- Work instructions:
Would you write out every entry exactly, but without the pictures?

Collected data
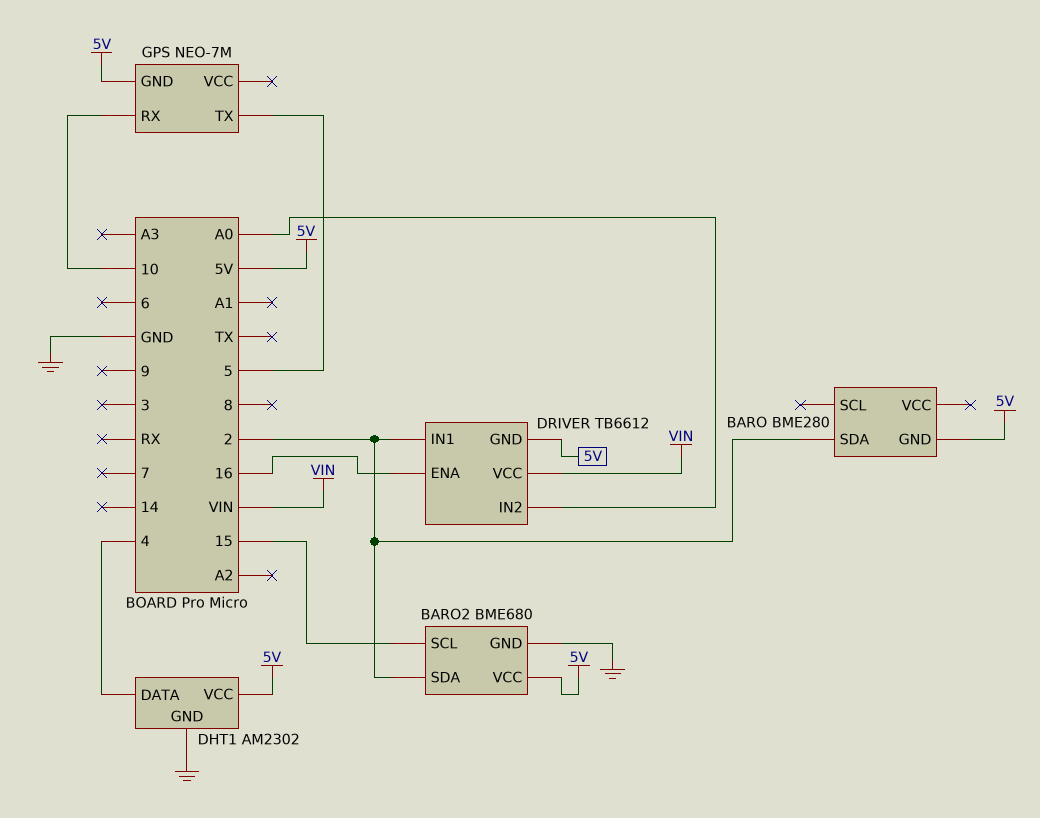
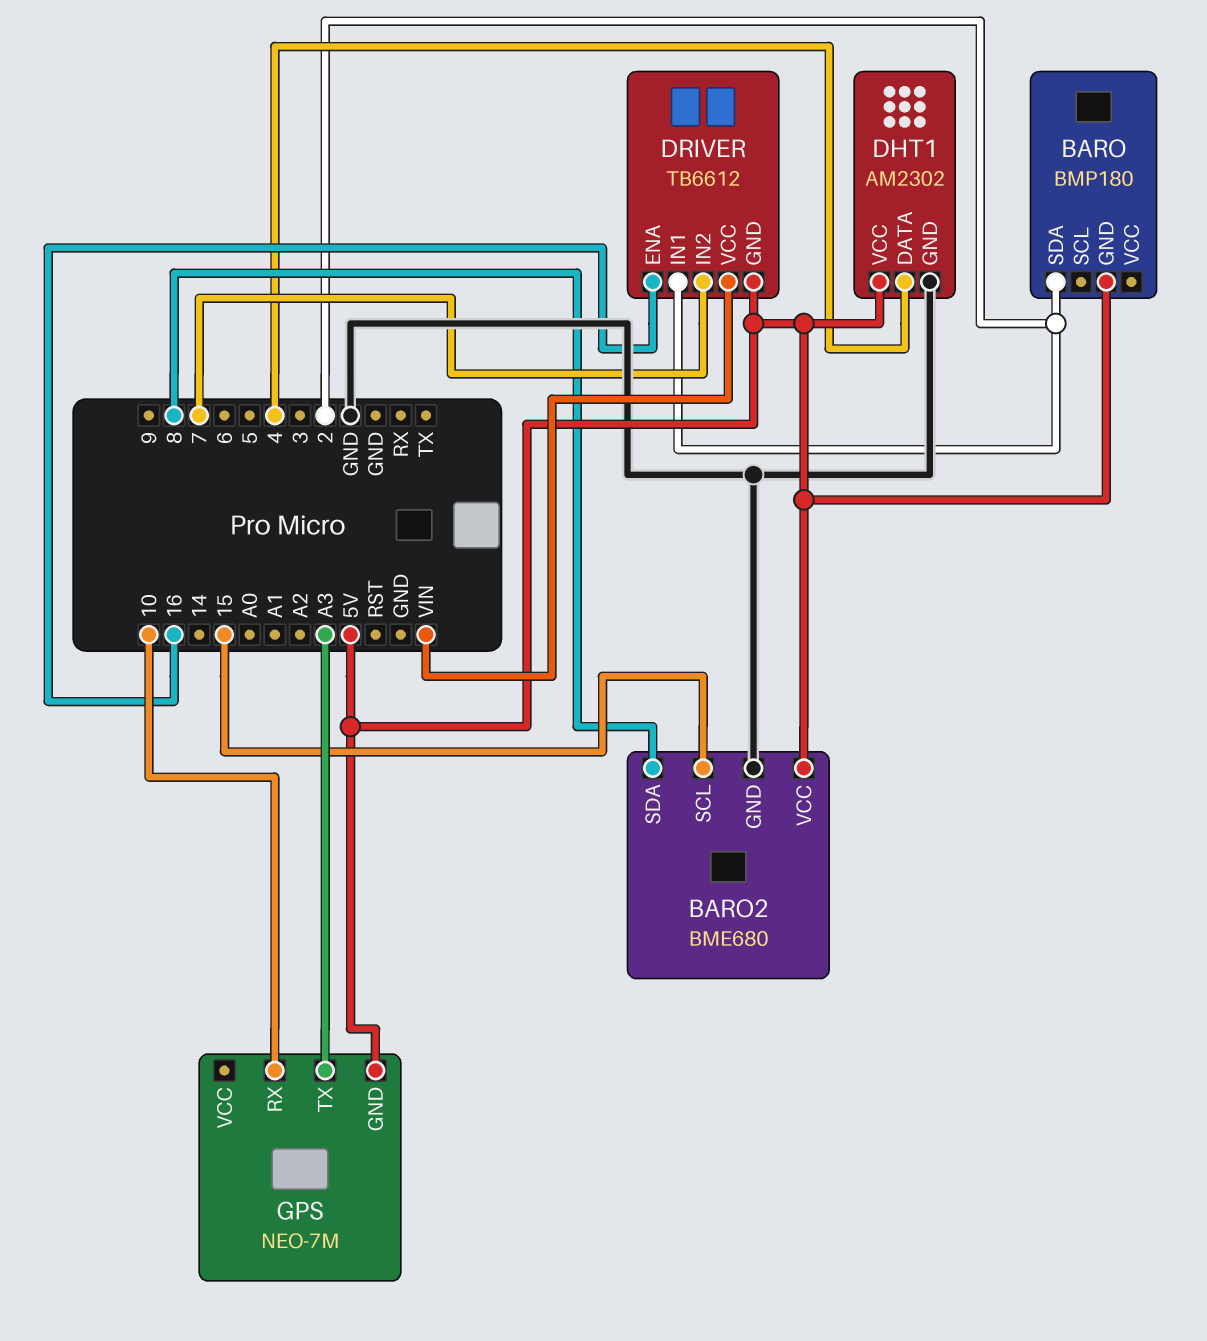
BARO: BME280 -> BMP180
BARO2 pin SDA: 2 -> 8
DRIVER pin IN2: A0 -> 7
GPS pin TX: 5 -> A3

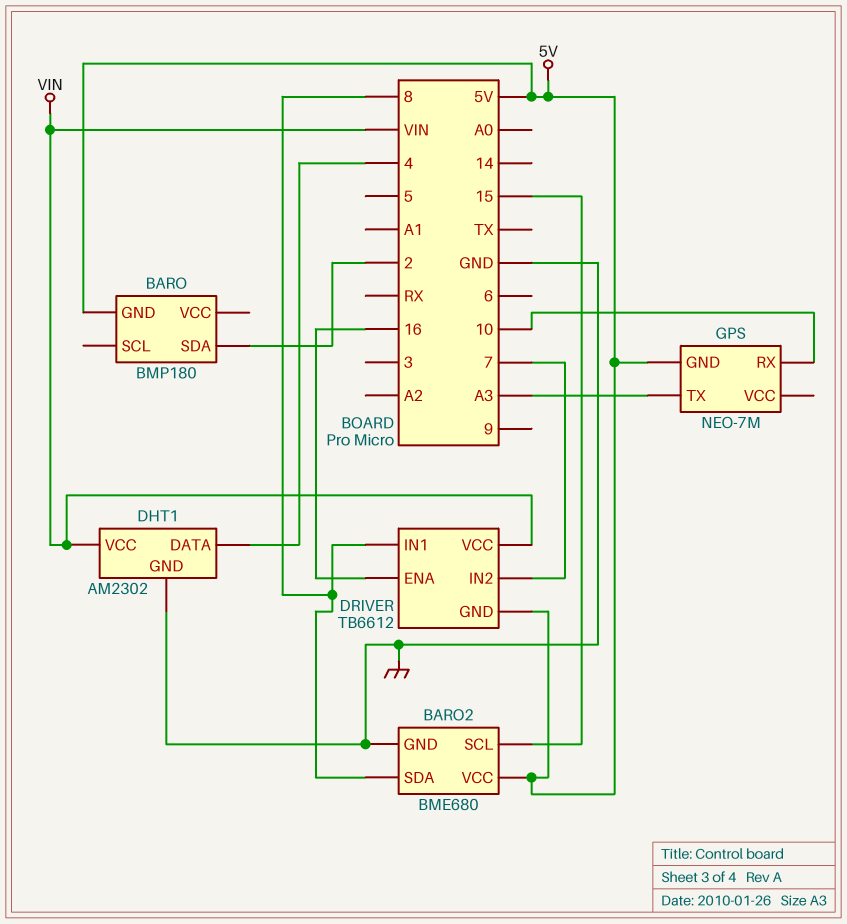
DHT1 pin VCC: 5V -> VIN
DRIVER pin IN1: 2 -> 8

- Response area:
BARO: BME280 -> BMP180
BARO2 pin SDA: 2 -> 8
DRIVER pin IN2: A0 -> 7
GPS pin TX: 5 -> A3

DHT1 pin VCC: 5V -> VIN
DRIVER pin IN1: 2 -> 8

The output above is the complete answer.